··· Given data

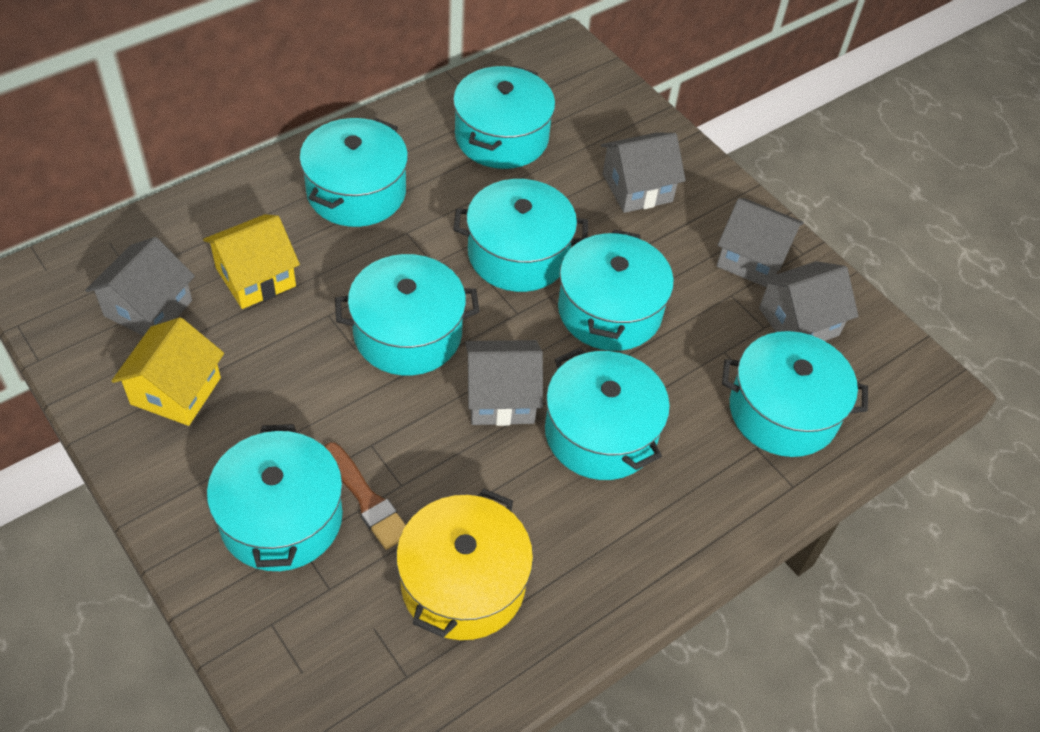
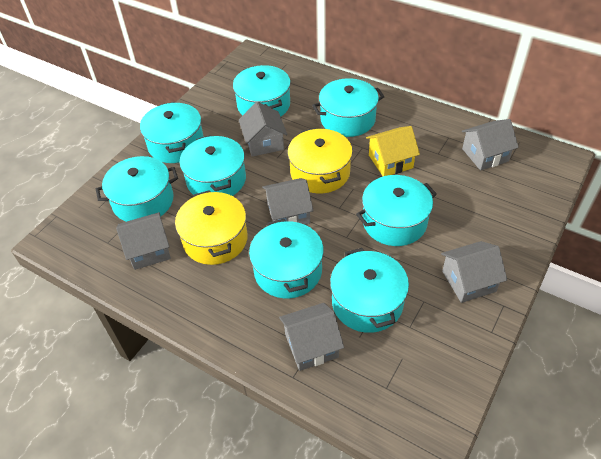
brown brush: 1 -> 0
grey house: 5 -> 6
yellow house: 2 -> 1
yellow pot: 1 -> 2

······

## Exercise
Repeat the data above exactly, but not the pictures.

## Answer space
brown brush: 1 -> 0
grey house: 5 -> 6
yellow house: 2 -> 1
yellow pot: 1 -> 2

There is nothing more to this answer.